== Required action ==
Please copy every record below exactly, leaving out the pictures.

== Data supplied ==
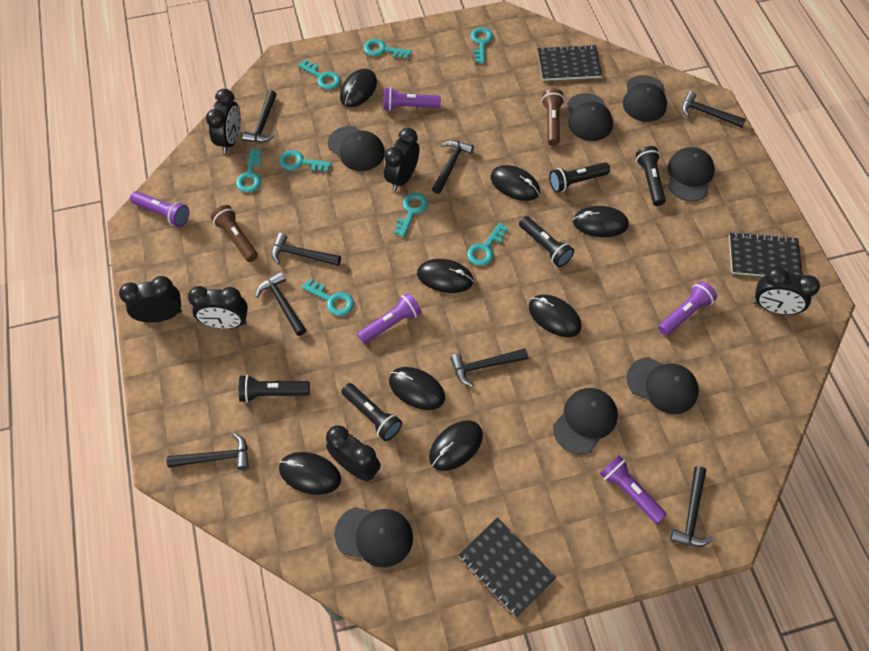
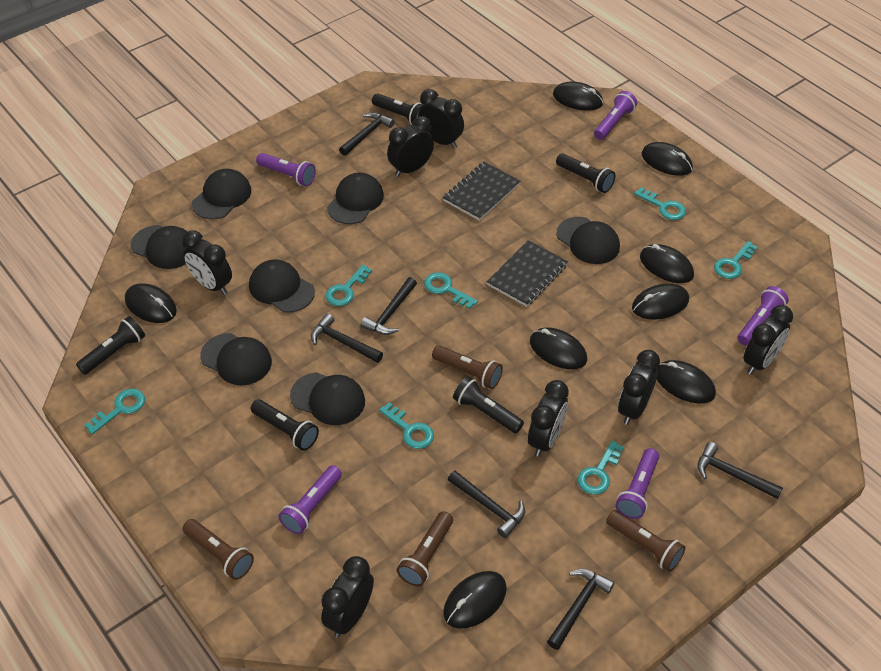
black clock: 6 -> 7
black hammer: 8 -> 6
black notebook: 3 -> 2
brown flashlight: 2 -> 4
turquoise key: 8 -> 7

== Result of this task ==
black clock: 6 -> 7
black hammer: 8 -> 6
black notebook: 3 -> 2
brown flashlight: 2 -> 4
turquoise key: 8 -> 7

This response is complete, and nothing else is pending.